Exercise requirements – Write out, word for word, each line from the start of the entries through the one holding "black cube [169,149,205,188]"; omit the pictures.

Given records –
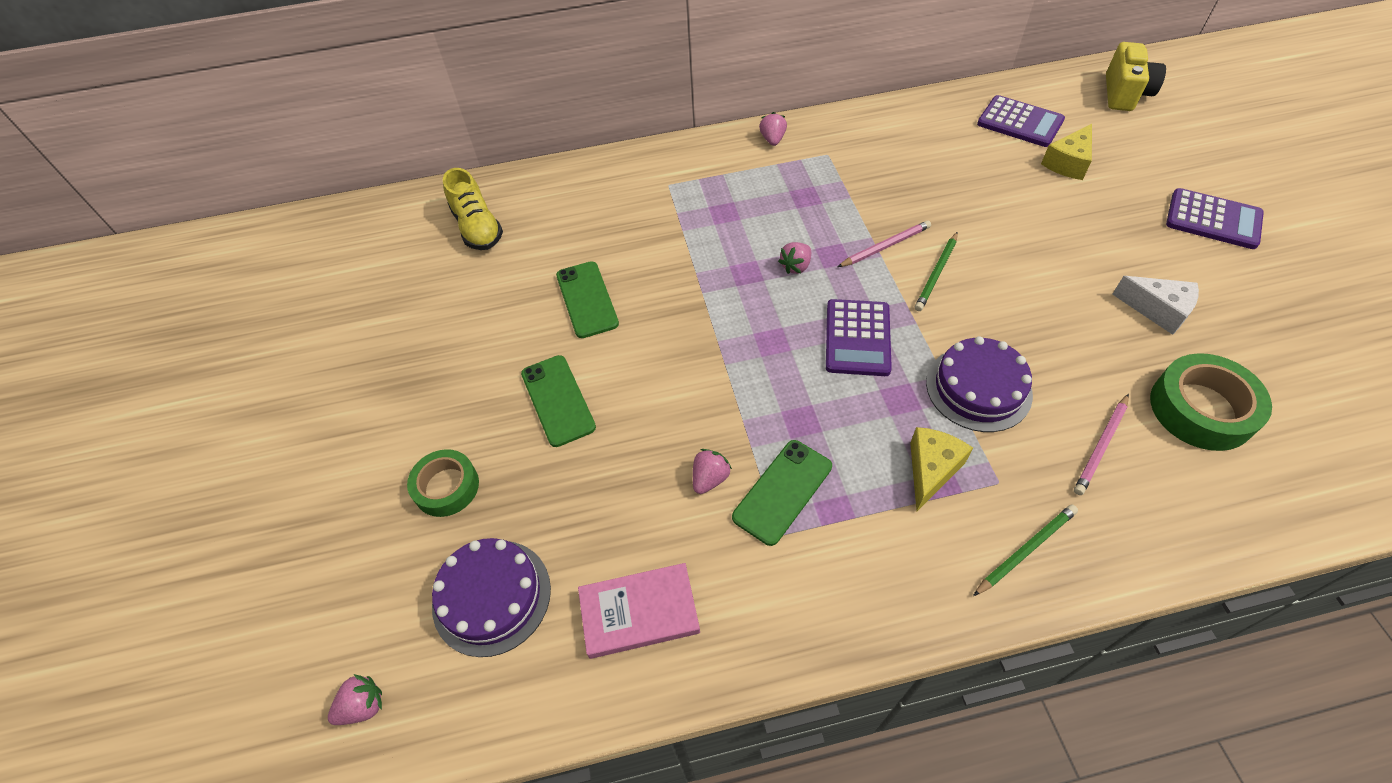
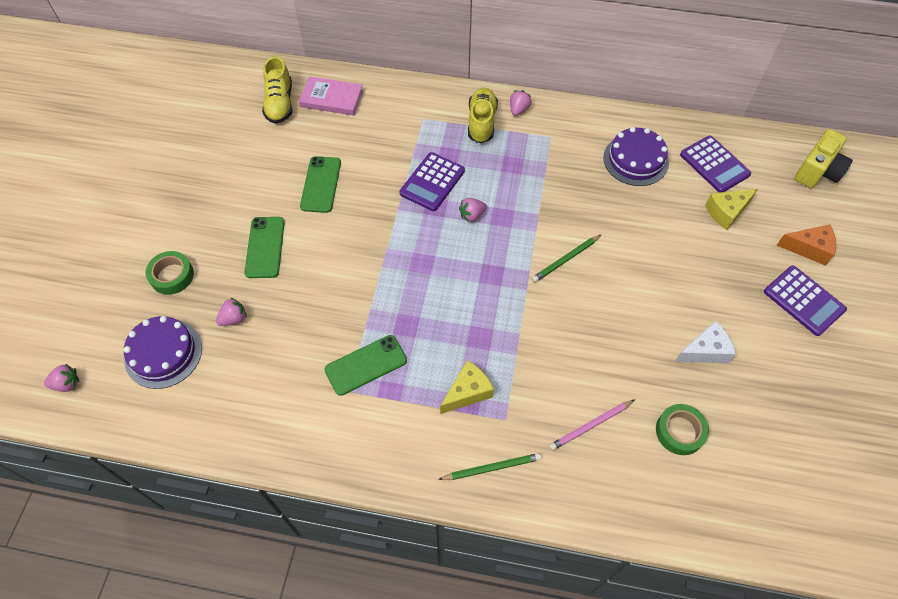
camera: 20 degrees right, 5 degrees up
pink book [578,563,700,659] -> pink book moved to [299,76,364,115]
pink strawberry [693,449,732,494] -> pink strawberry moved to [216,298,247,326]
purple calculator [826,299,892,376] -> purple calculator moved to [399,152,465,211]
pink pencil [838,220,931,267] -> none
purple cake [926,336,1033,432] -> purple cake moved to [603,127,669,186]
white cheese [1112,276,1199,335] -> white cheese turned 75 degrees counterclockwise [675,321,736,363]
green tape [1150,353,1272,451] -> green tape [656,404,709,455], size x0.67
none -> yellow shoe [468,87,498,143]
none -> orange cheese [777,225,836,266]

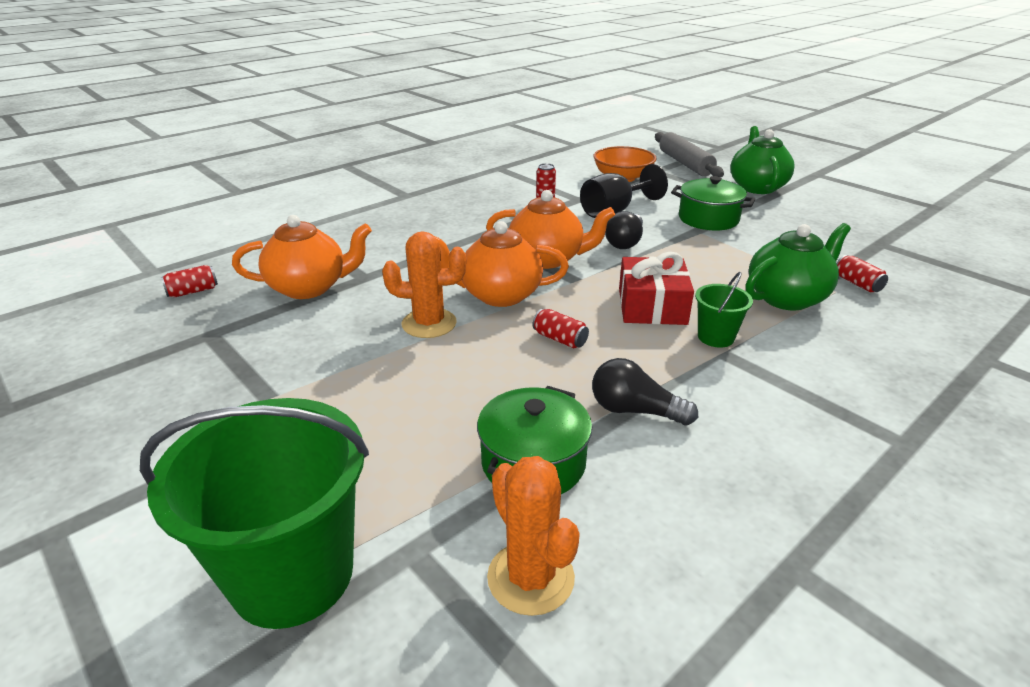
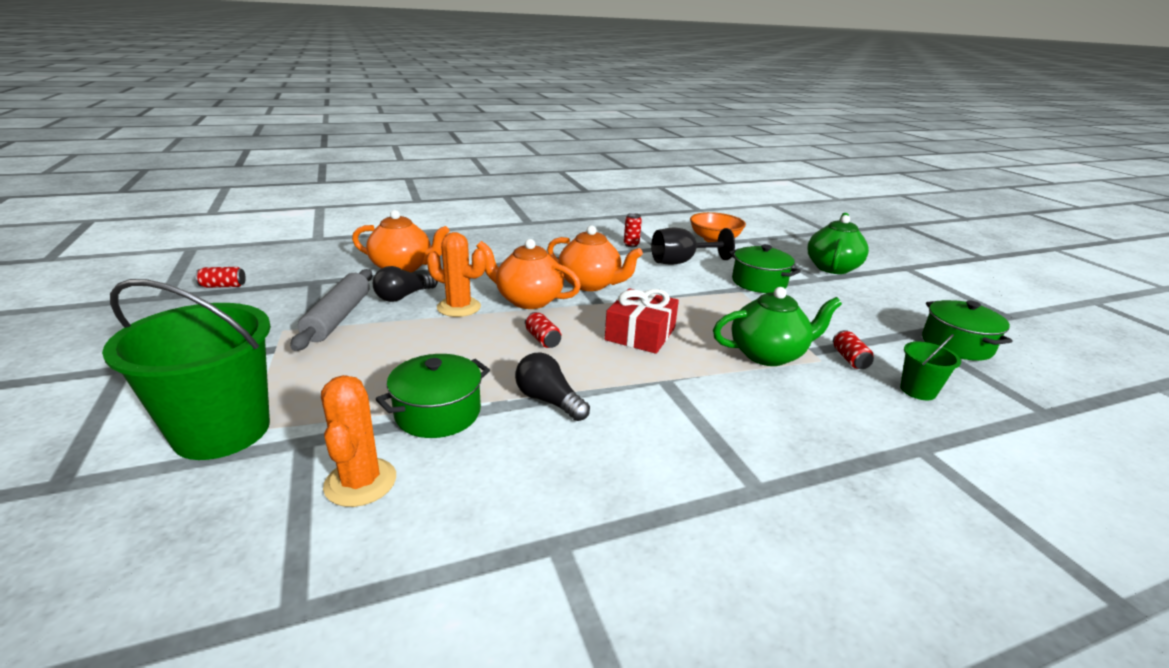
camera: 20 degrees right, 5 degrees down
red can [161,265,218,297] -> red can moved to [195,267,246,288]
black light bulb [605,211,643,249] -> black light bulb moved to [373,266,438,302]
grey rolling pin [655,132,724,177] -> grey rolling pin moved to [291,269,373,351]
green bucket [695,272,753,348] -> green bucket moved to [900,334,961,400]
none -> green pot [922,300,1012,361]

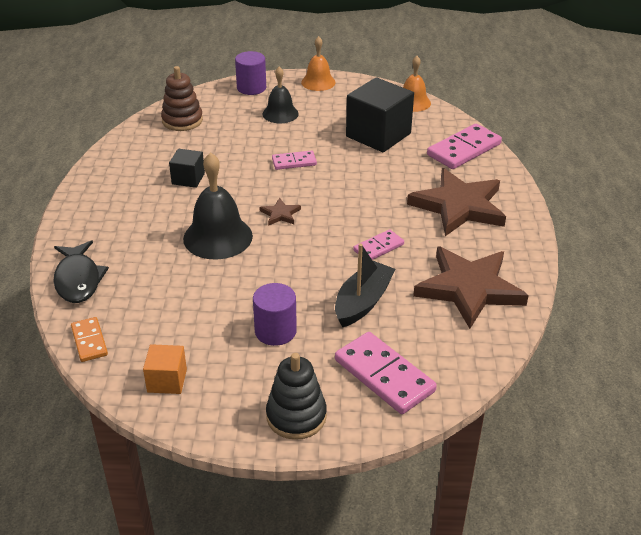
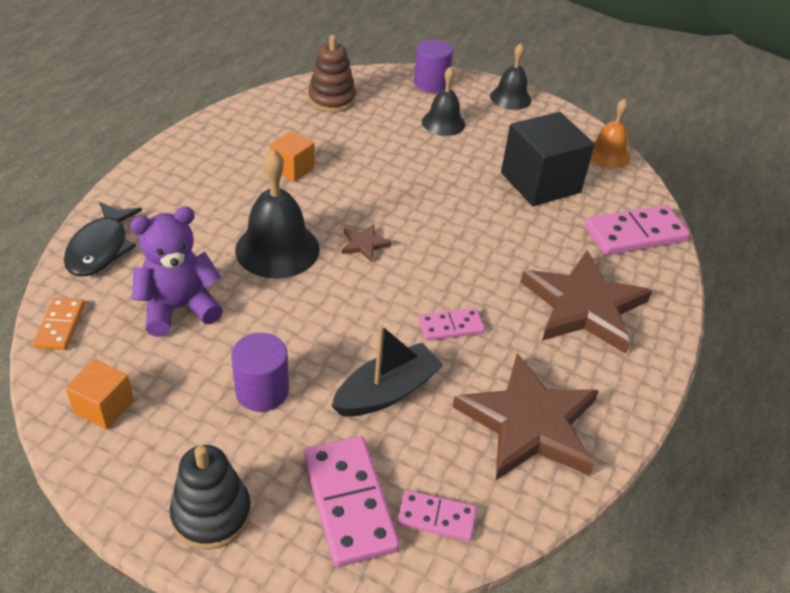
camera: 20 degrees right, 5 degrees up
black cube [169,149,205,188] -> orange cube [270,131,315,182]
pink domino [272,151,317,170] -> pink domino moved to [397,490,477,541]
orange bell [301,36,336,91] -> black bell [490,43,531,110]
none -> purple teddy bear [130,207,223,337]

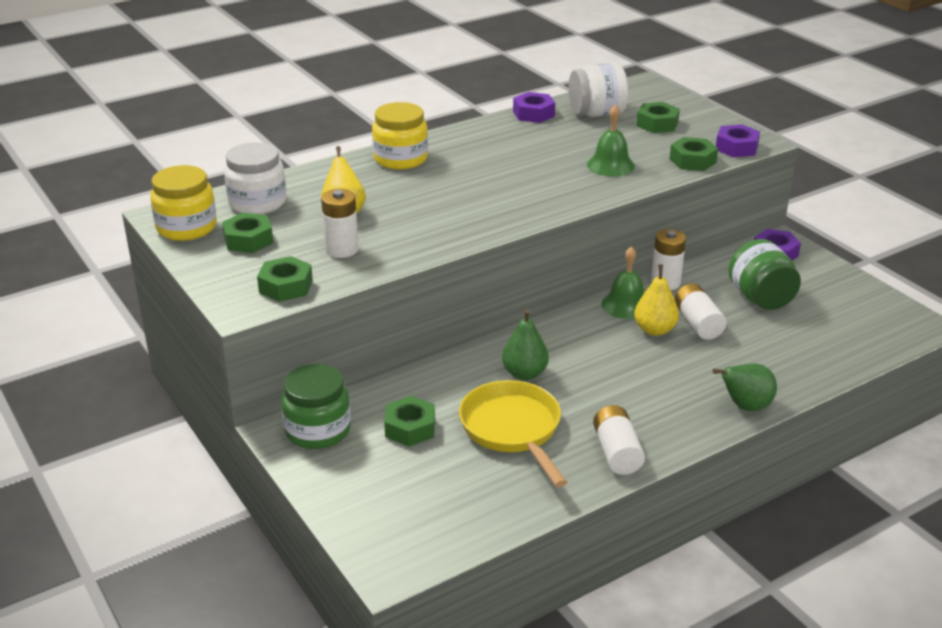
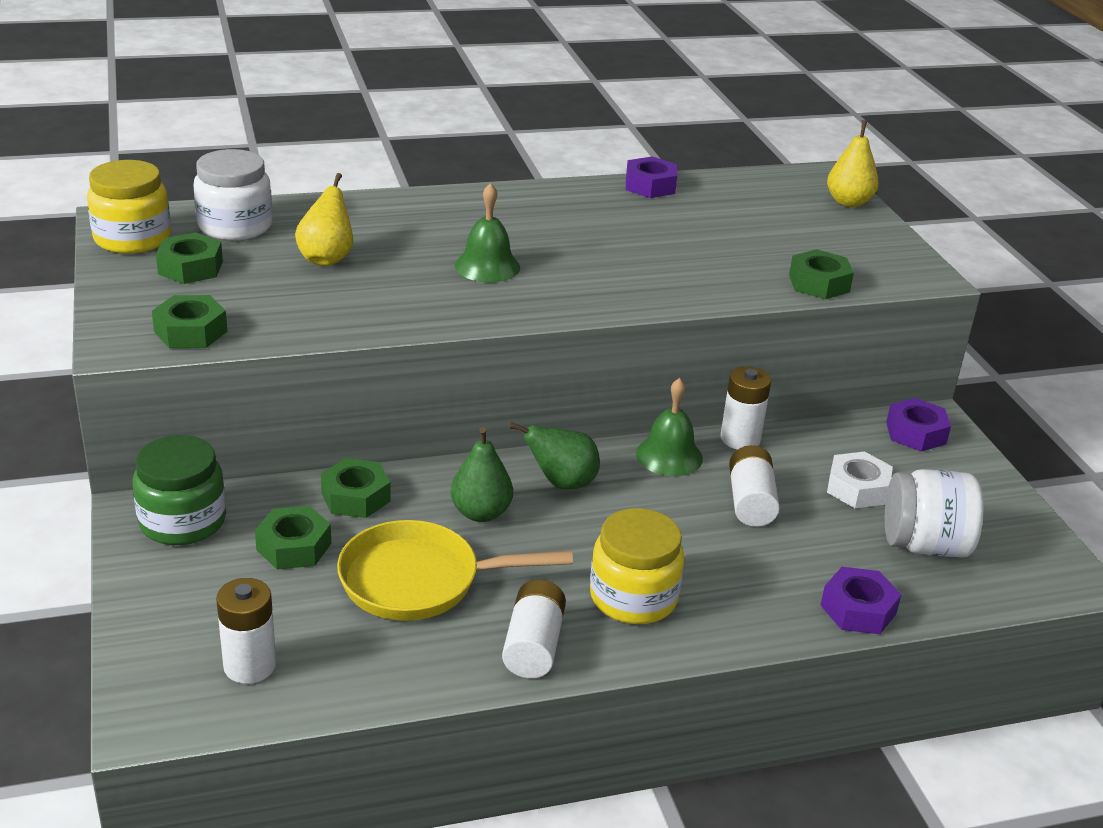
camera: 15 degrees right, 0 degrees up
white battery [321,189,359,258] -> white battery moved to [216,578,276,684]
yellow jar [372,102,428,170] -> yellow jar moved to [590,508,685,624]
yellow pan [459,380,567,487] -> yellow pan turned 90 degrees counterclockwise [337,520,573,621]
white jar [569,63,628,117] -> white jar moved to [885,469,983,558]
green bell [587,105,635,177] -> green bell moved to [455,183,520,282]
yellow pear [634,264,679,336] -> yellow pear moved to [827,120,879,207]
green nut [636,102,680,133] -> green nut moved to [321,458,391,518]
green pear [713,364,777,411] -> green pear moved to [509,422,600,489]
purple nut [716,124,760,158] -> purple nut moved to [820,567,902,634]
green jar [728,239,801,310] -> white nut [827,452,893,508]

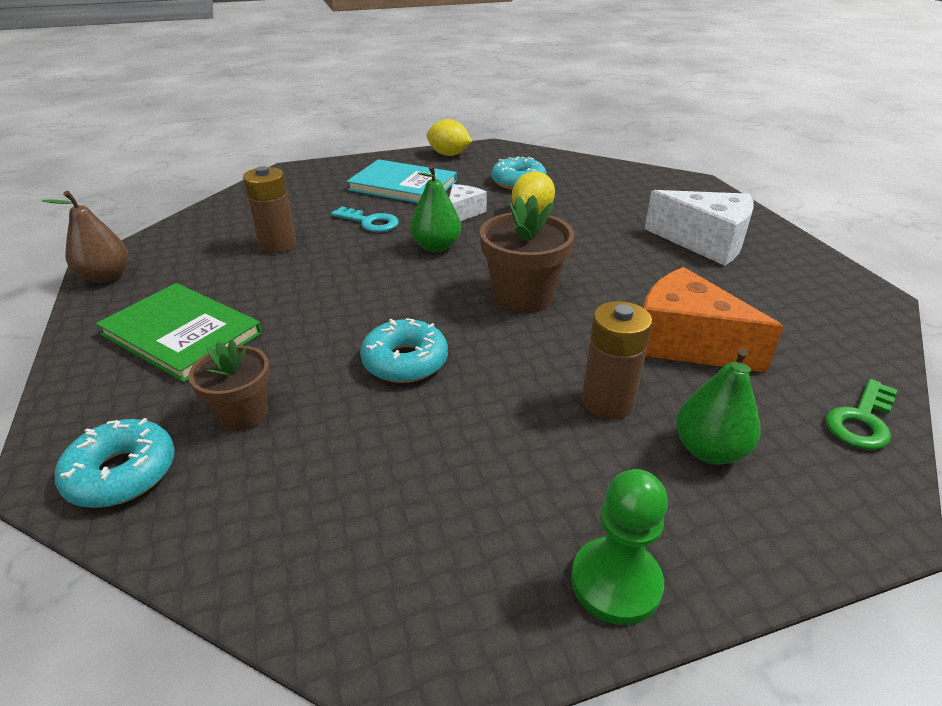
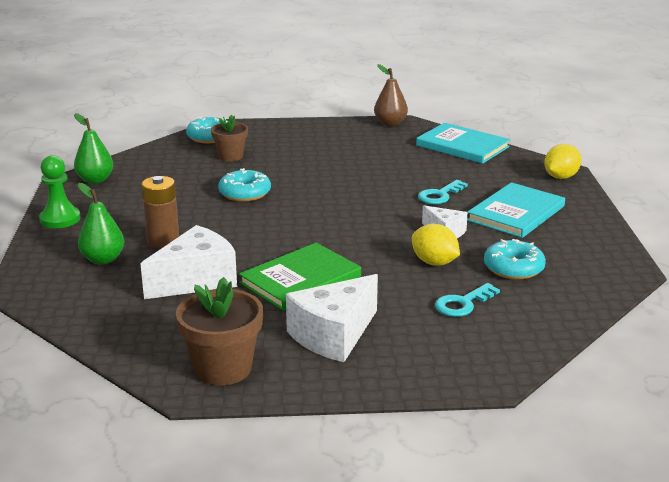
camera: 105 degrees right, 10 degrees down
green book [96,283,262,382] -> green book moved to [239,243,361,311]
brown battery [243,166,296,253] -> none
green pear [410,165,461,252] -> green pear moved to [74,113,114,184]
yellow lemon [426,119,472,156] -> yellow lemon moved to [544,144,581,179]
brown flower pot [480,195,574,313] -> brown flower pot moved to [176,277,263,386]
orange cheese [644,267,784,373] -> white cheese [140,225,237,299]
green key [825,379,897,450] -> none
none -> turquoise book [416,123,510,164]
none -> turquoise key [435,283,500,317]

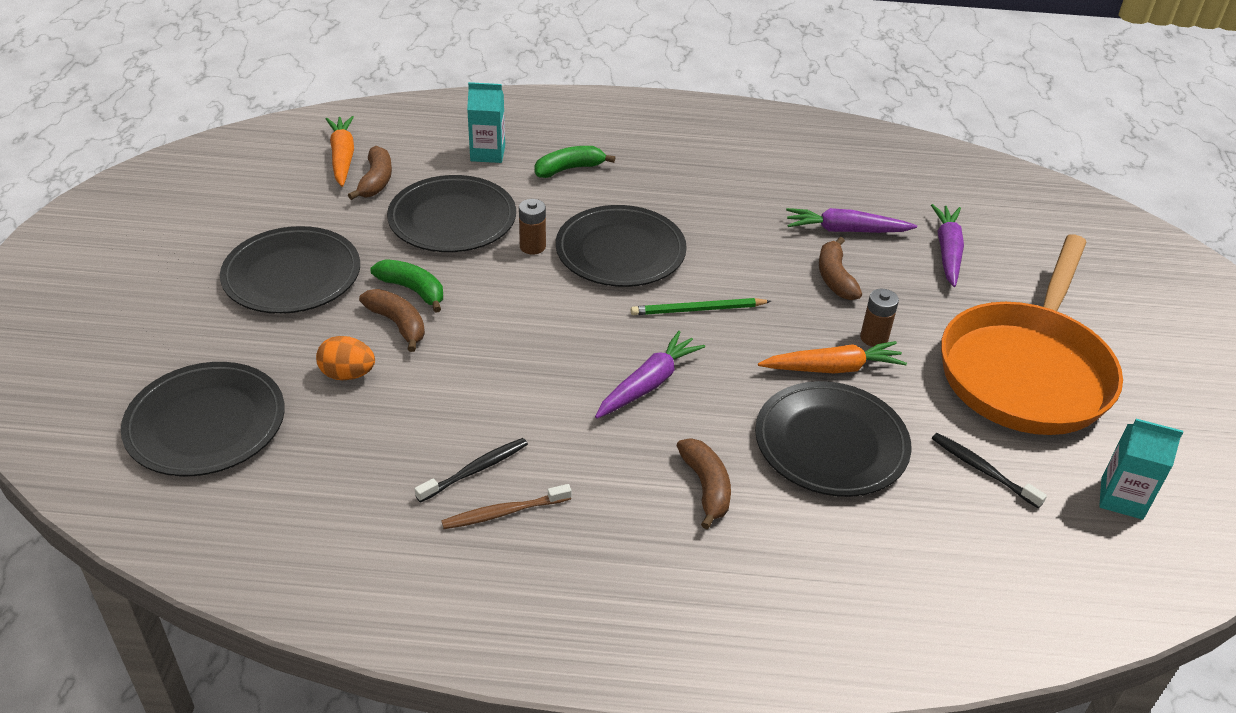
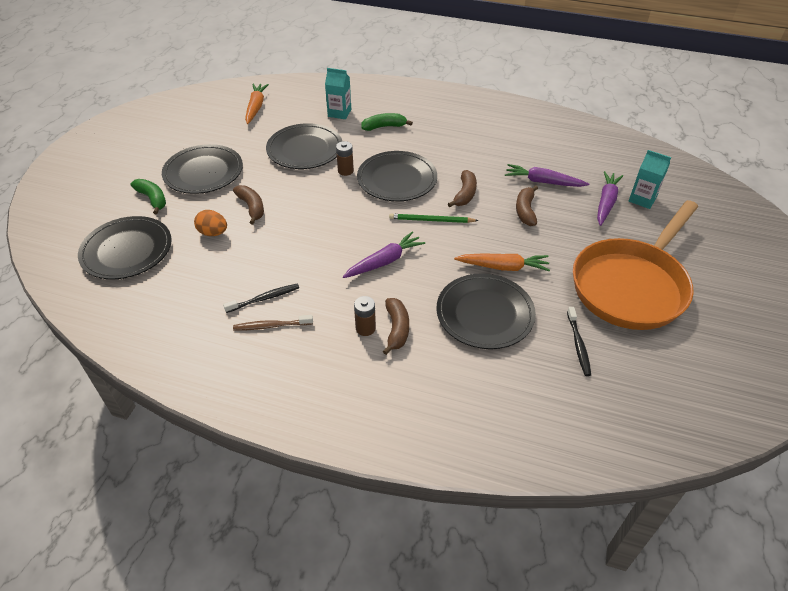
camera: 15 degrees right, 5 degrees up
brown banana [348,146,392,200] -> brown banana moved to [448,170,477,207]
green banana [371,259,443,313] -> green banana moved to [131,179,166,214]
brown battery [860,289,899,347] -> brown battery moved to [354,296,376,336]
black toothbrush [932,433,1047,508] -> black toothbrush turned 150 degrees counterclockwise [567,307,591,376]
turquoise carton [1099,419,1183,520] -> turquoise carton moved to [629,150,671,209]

Output below –
camera: 20 degrees right, 5 degrees up
pink book [578,563,700,659] -> pink book moved to [299,76,364,115]
pink strawberry [693,449,732,494] -> pink strawberry moved to [216,298,247,326]
purple calculator [826,299,892,376] -> purple calculator moved to [399,152,465,211]
pink pencil [838,220,931,267] -> none
purple cake [926,336,1033,432] -> purple cake moved to [603,127,669,186]
white cheese [1112,276,1199,335] -> white cheese turned 75 degrees counterclockwise [675,321,736,363]
green tape [1150,353,1272,451] -> green tape [656,404,709,455], size x0.67
none -> yellow shoe [468,87,498,143]
none -> orange cheese [777,225,836,266]

camera: 20 degrees right, 5 degrees down
red can [161,265,218,297] -> red can moved to [195,267,246,288]
black light bulb [605,211,643,249] -> black light bulb moved to [373,266,438,302]
grey rolling pin [655,132,724,177] -> grey rolling pin moved to [291,269,373,351]
green bucket [695,272,753,348] -> green bucket moved to [900,334,961,400]
none -> green pot [922,300,1012,361]

camera: 20 degrees right, 5 degrees up
black cube [169,149,205,188] -> orange cube [270,131,315,182]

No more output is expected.